[Collected data]
_____

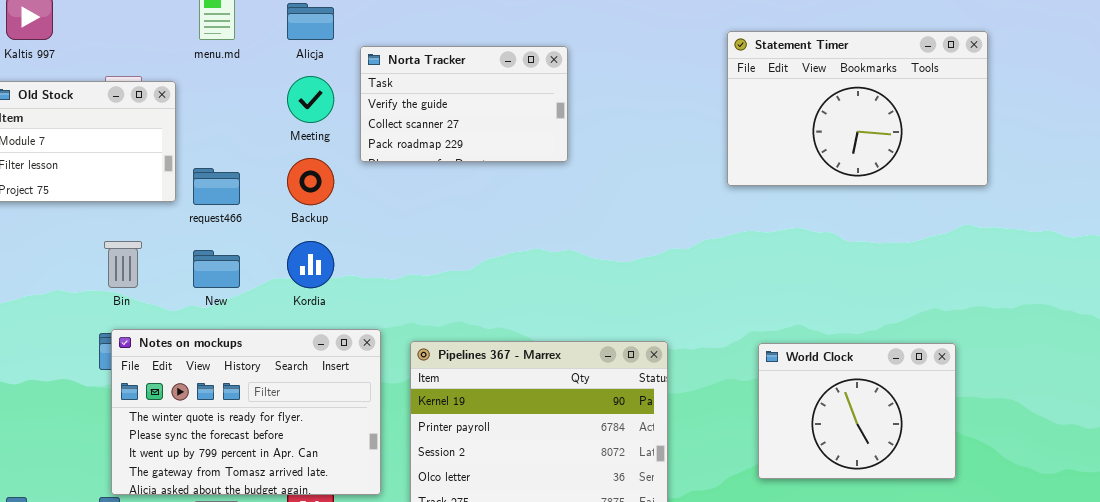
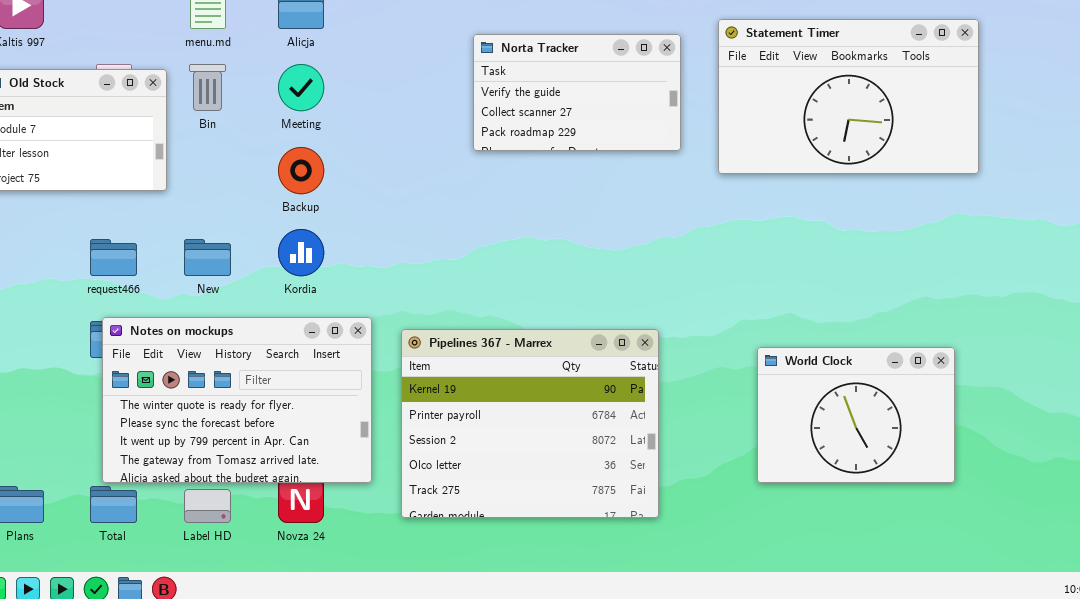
Norta Tracker: [360,46,568,162] -> [473,34,681,151], moved
request466: [193,168,240,205] -> [90,239,137,276], moved
Bin: [104,241,142,288] -> [189,64,226,111], moved
World Clock: [758,343,956,479] -> [757,347,955,483], moved

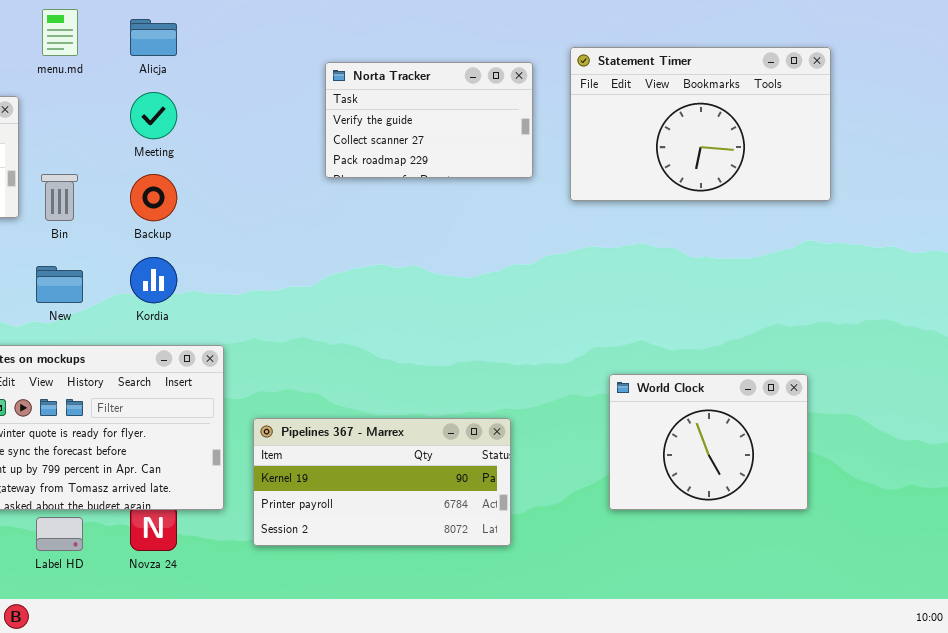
Bin: [189,64,226,111] -> [41,174,78,221], moved
Pipelines 367 - Marrex: [401,329,659,518] -> [253,418,511,546], resized

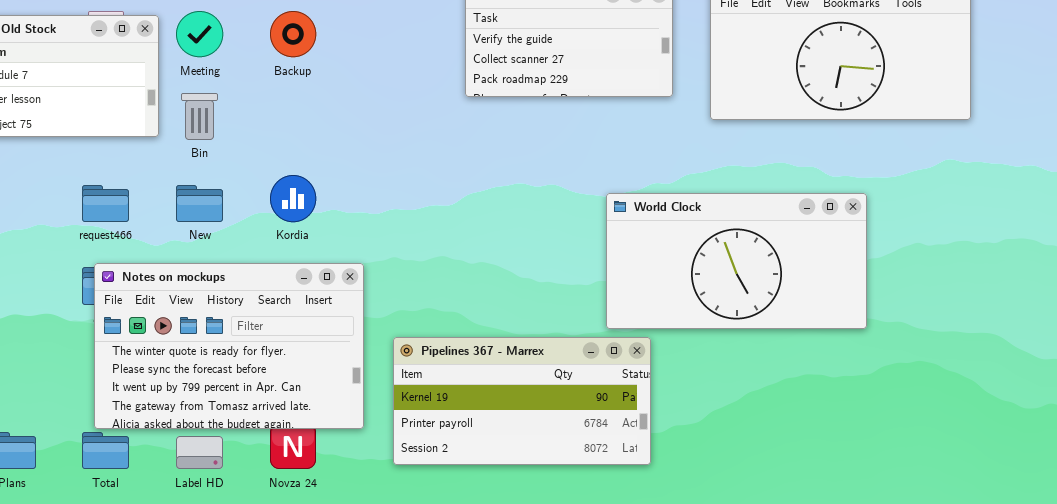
Meeting: [130,92,177,139] -> [176,11,223,57], moved
Backup: [130,174,177,221] -> [270,11,316,57], moved
World Clock: [609,374,808,510] -> [606,193,867,329], moved, resized

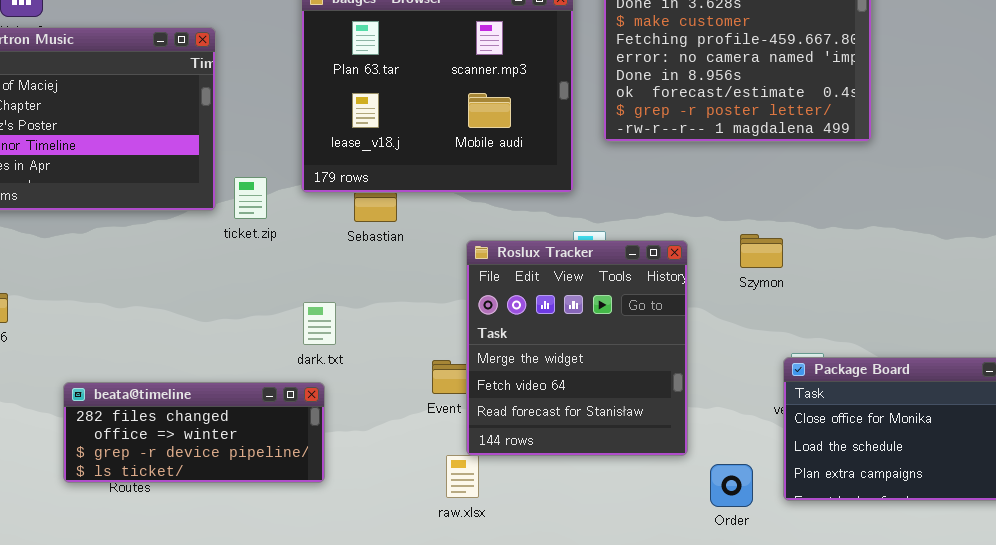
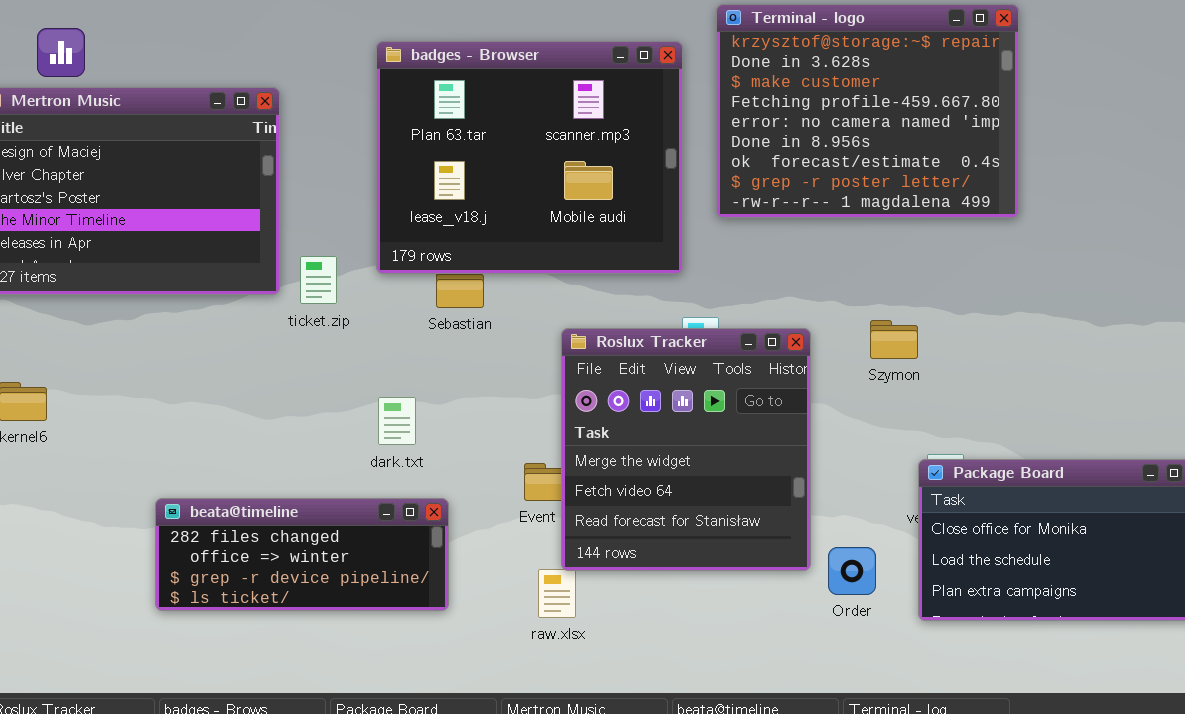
beata@timeline: [63,382,325,483] -> [155,498,449,611], moved
Order: [710,464,753,507] -> [828,547,876,595], moved

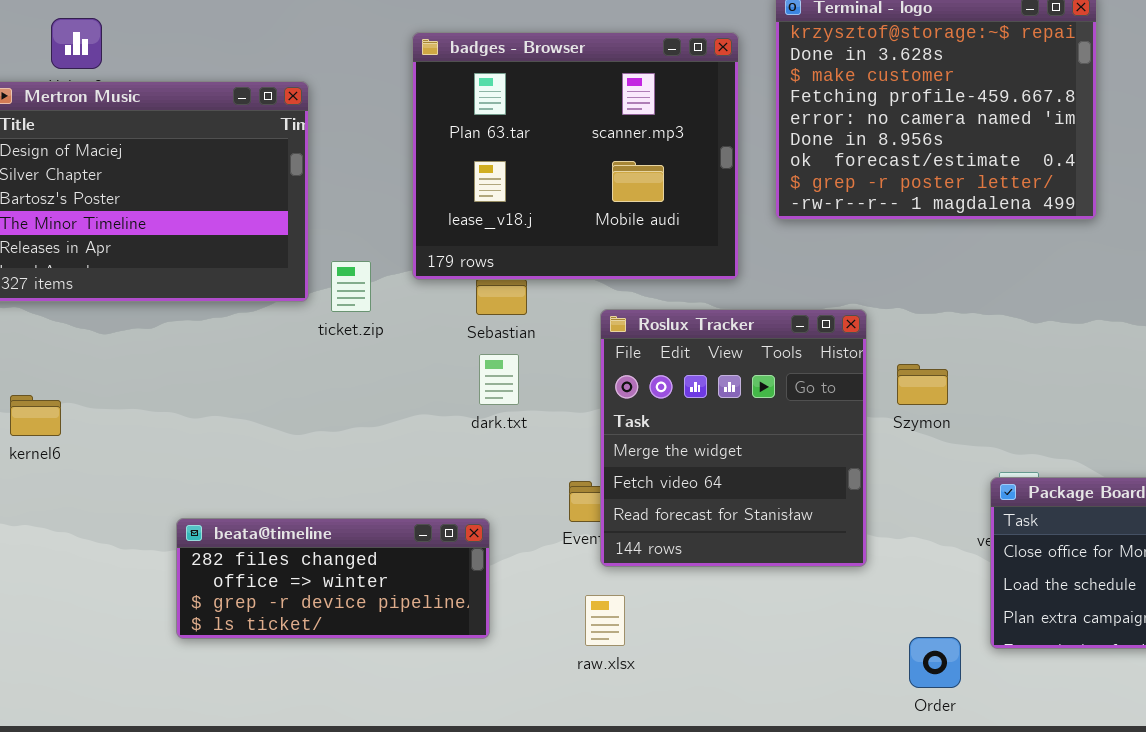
Szymon: [870,320,918,359] -> [897,364,948,405], moved
Roslux Tracker: [561,328,811,571] -> [600,309,867,567], moved
dark.txt: [378,397,416,445] -> [479,354,519,405], moved
Order: [828,547,876,595] -> [909,637,961,688], moved

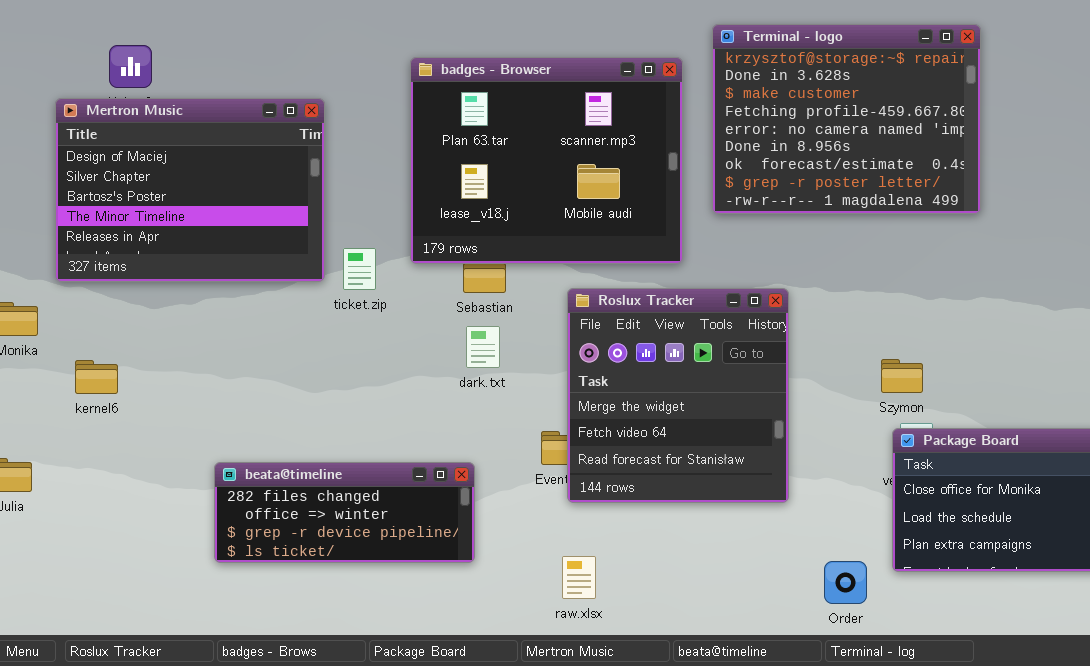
Szymon: [897,364,948,405] -> [881,359,923,393], moved
raw.xlsx: [585,595,625,646] -> [562,556,596,599], moved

_____

• _Goal of the exercise_:
Transcribe the span of lines that runs from the line with "Pipelines 367 - Marrex: [401,329,659,518]" to the end of the data, both ends included, exactly, with nothing else and no pictures.

• _Solution for this problem_:
Pipelines 367 - Marrex: [401,329,659,518] -> [253,418,511,546], resized

Meeting: [130,92,177,139] -> [176,11,223,57], moved
Backup: [130,174,177,221] -> [270,11,316,57], moved
World Clock: [609,374,808,510] -> [606,193,867,329], moved, resized

beata@timeline: [63,382,325,483] -> [155,498,449,611], moved
Order: [710,464,753,507] -> [828,547,876,595], moved

Szymon: [870,320,918,359] -> [897,364,948,405], moved
Roslux Tracker: [561,328,811,571] -> [600,309,867,567], moved
dark.txt: [378,397,416,445] -> [479,354,519,405], moved
Order: [828,547,876,595] -> [909,637,961,688], moved

Szymon: [897,364,948,405] -> [881,359,923,393], moved
raw.xlsx: [585,595,625,646] -> [562,556,596,599], moved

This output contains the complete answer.